#### WHAT YOU HAVE TO DO
Exact copies of the lines from the one holding "ENC pin SW: TX -> RX" through the last line of the entries below are to be printed, with pictures omitted.

RAW DATA START

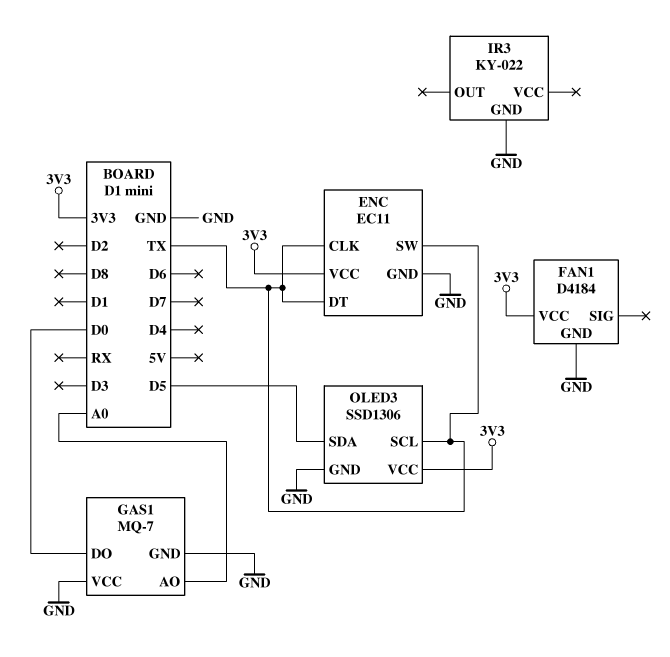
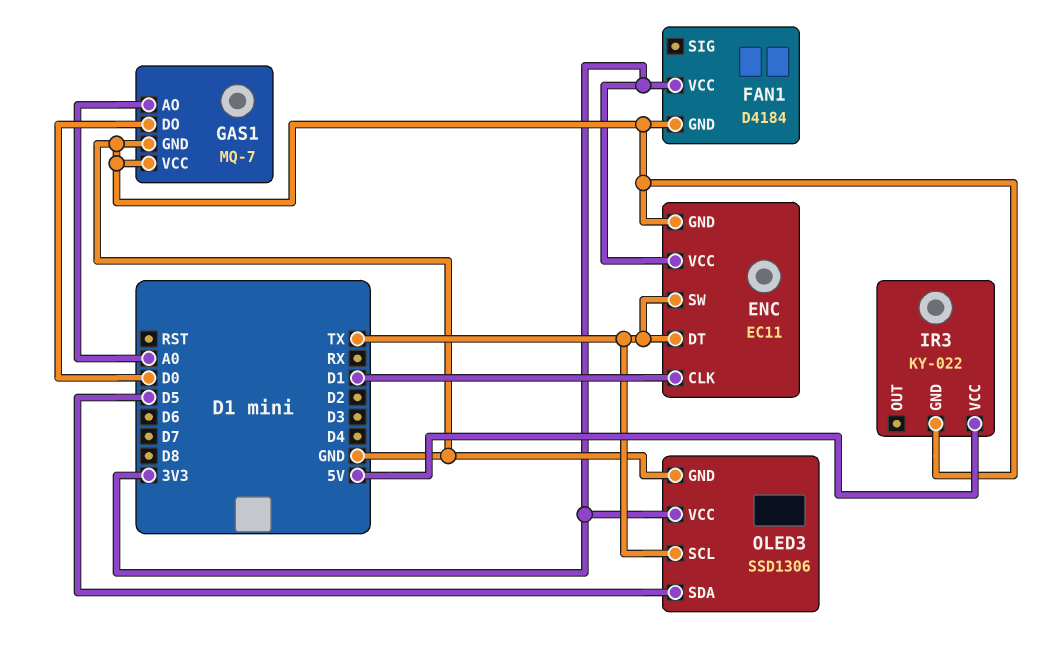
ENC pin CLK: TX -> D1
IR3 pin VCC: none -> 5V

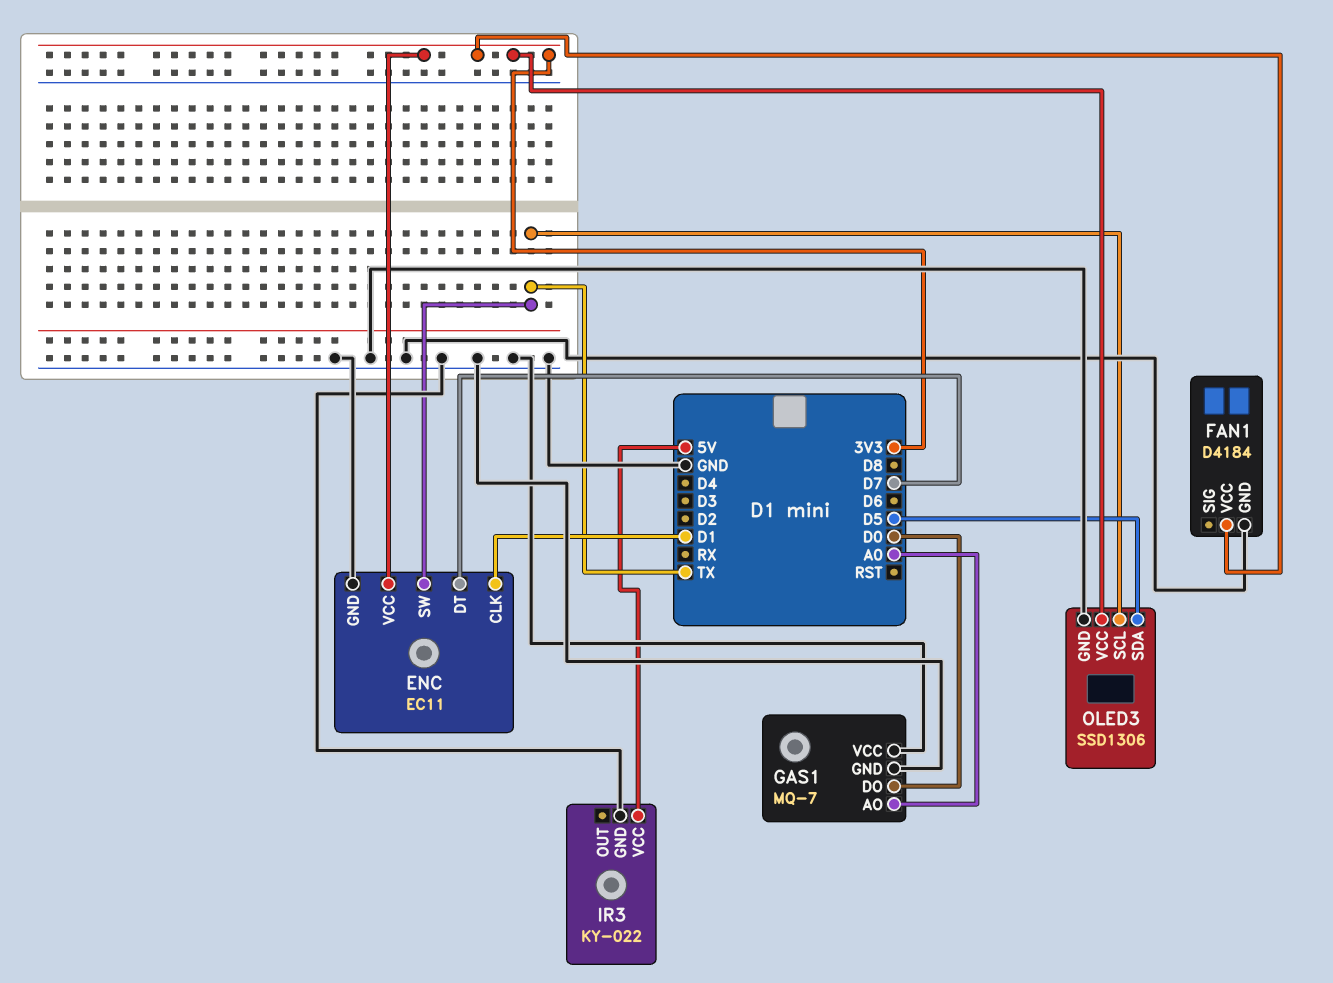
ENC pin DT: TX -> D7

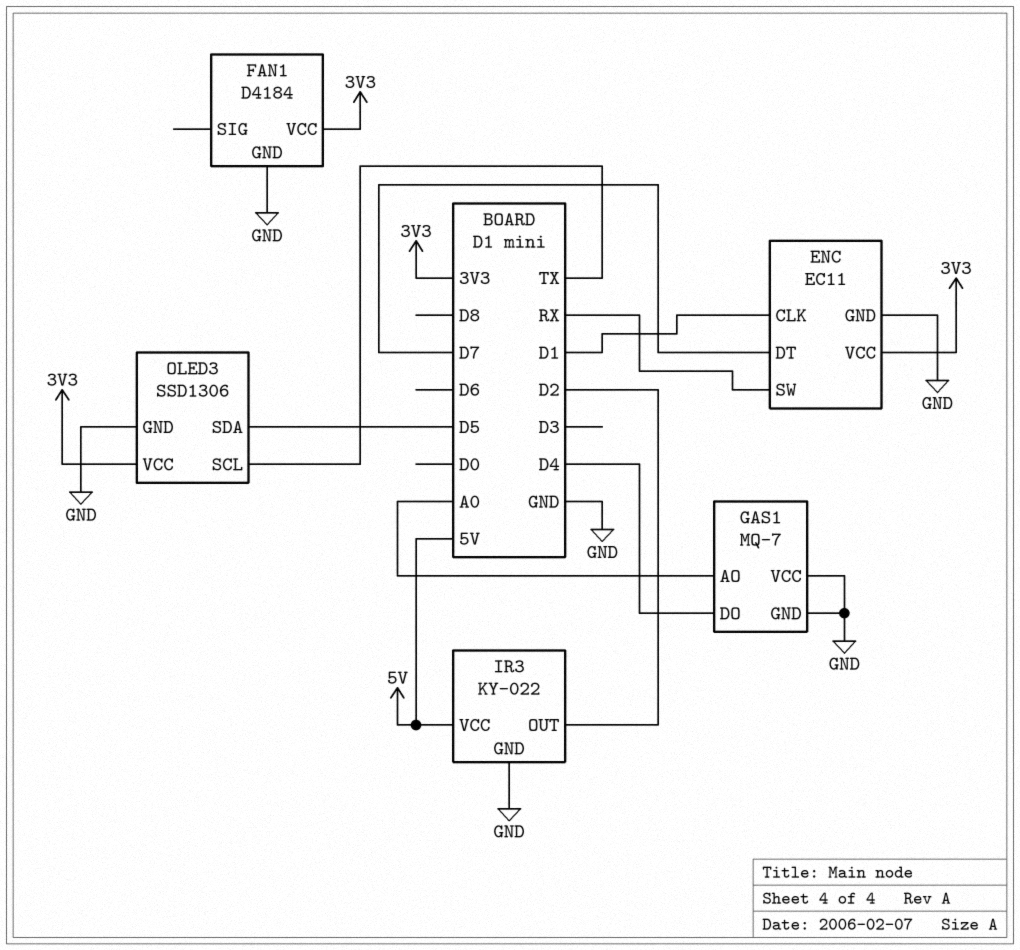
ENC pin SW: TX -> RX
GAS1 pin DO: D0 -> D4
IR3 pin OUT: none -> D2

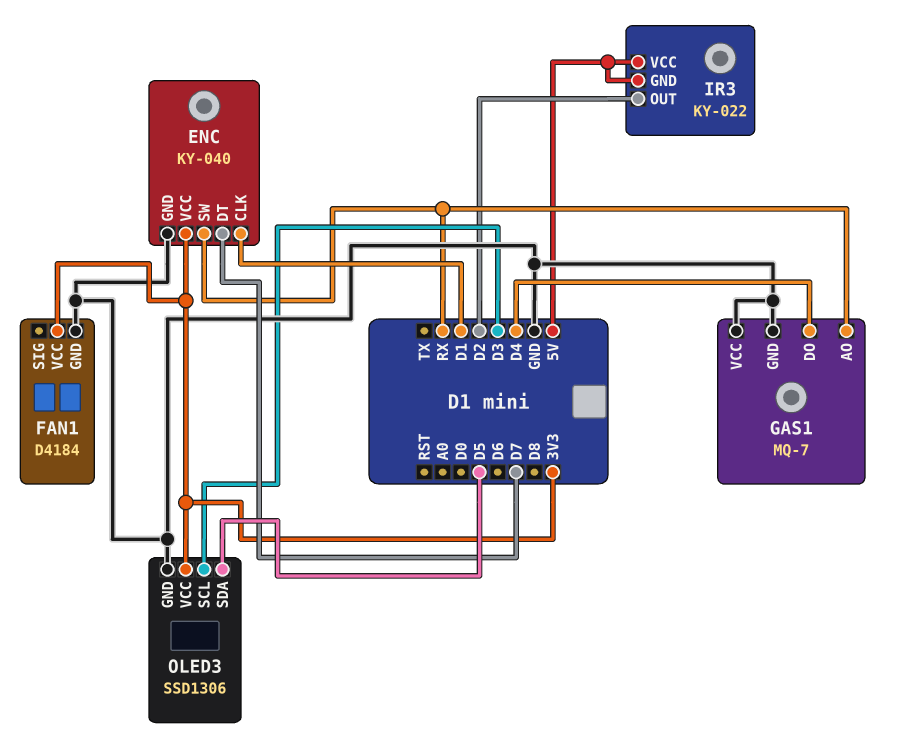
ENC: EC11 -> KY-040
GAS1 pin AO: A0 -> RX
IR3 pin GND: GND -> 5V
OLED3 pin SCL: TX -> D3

RAW DATA END

#### ANSWER TO THIS TASK
ENC pin SW: TX -> RX
GAS1 pin DO: D0 -> D4
IR3 pin OUT: none -> D2

ENC: EC11 -> KY-040
GAS1 pin AO: A0 -> RX
IR3 pin GND: GND -> 5V
OLED3 pin SCL: TX -> D3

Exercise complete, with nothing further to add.